TASK: Read the lines of the data below and retrieve those with "brown".

DATA:
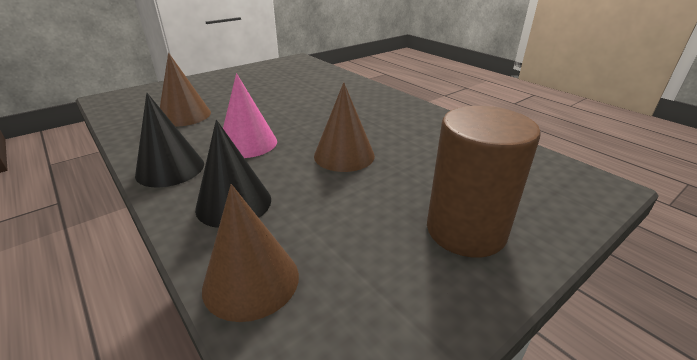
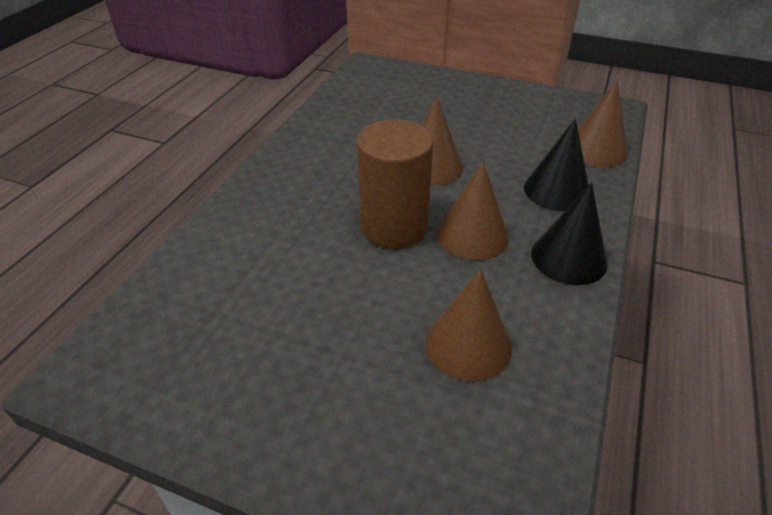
camera: 120 degrees left, 10 degrees up
(248, 143) = (472, 235): pink cone -> brown cone
(465, 231) = (470, 98): brown cylinder -> brown cylinder (394, 227)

RESPONSE TO THIS TASK:
(248, 143) = (472, 235): pink cone -> brown cone
(465, 231) = (470, 98): brown cylinder -> brown cylinder (394, 227)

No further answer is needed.